Pictures in the records below must be left out. Return exactly the lines from the line with "none -> orange 1x6 brick [61,116,89,293]" to the line with "none -> black 1x4 brick [525,295,643,323]", both included.

══════════

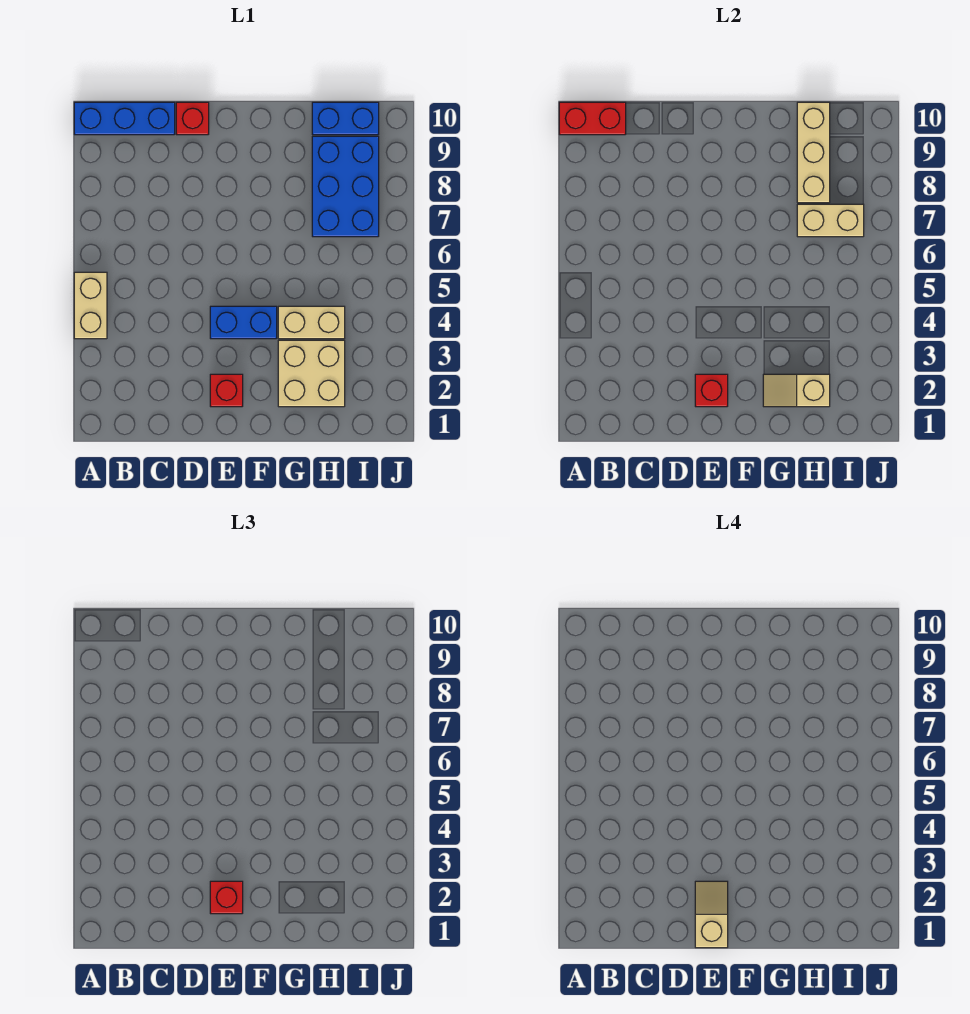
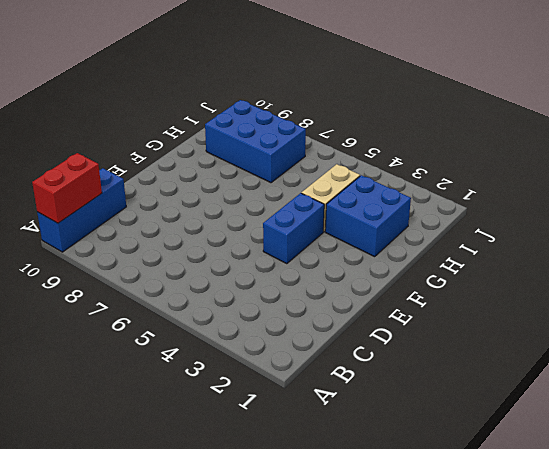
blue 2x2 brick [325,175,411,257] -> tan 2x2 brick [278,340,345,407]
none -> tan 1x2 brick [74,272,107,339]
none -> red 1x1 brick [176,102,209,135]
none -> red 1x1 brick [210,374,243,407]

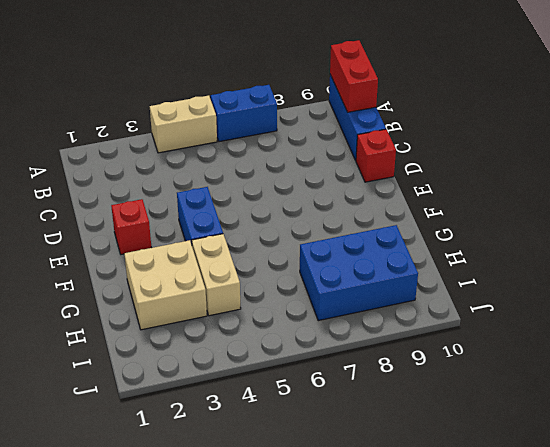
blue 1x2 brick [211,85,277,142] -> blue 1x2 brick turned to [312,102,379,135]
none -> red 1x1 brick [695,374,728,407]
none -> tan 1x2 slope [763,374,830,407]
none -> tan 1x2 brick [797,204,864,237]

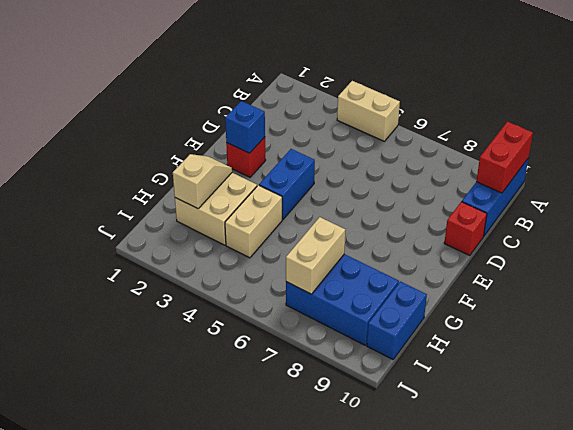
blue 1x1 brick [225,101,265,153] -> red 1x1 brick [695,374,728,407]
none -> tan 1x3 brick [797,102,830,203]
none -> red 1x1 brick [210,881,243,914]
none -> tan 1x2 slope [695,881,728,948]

══════════

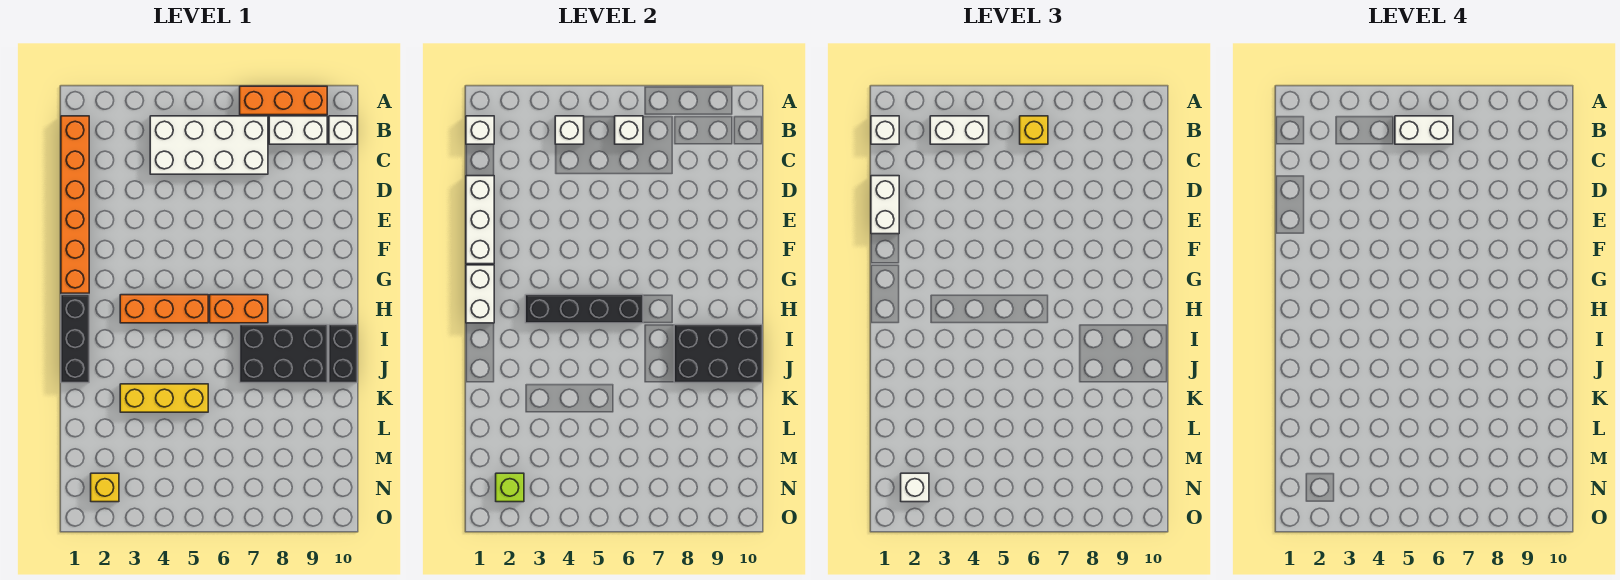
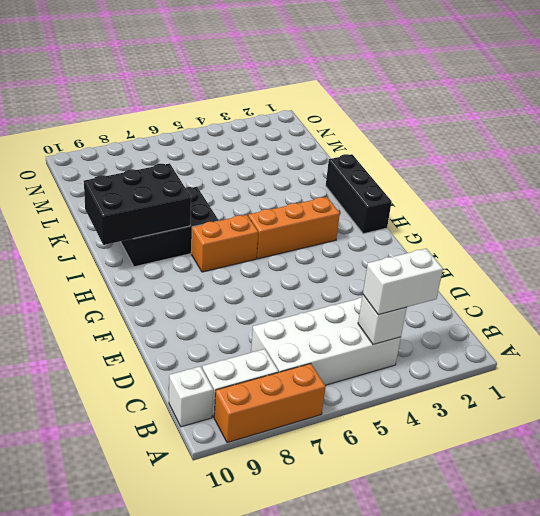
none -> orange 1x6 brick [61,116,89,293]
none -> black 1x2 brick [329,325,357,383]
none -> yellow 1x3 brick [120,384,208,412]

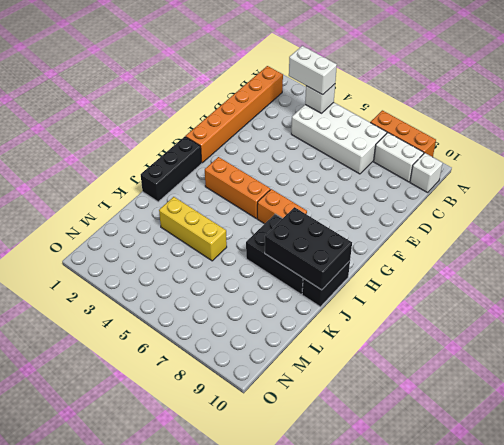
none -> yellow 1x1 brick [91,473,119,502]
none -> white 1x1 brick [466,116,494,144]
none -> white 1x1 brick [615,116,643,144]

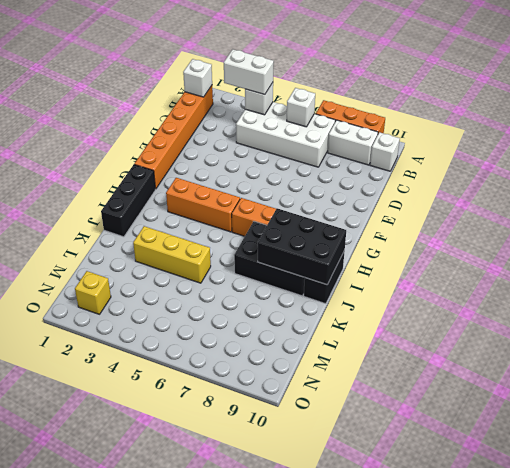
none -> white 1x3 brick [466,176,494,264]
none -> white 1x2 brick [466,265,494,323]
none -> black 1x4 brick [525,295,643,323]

══════════

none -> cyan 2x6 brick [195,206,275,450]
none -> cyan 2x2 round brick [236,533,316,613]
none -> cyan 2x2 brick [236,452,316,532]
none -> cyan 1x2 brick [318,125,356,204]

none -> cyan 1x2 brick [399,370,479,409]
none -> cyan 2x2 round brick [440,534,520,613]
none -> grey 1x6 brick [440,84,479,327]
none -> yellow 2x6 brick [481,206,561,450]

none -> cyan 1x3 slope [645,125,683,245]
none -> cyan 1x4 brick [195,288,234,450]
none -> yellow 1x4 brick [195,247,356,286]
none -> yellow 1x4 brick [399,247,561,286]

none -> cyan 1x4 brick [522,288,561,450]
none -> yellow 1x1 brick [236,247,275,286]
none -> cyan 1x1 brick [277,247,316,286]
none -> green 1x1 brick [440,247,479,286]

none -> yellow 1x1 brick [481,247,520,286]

══════════

SOLUTION:
none -> orange 1x6 brick [61,116,89,293]
none -> black 1x2 brick [329,325,357,383]
none -> yellow 1x3 brick [120,384,208,412]

none -> yellow 1x1 brick [91,473,119,502]
none -> white 1x1 brick [466,116,494,144]
none -> white 1x1 brick [615,116,643,144]

none -> white 1x3 brick [466,176,494,264]
none -> white 1x2 brick [466,265,494,323]
none -> black 1x4 brick [525,295,643,323]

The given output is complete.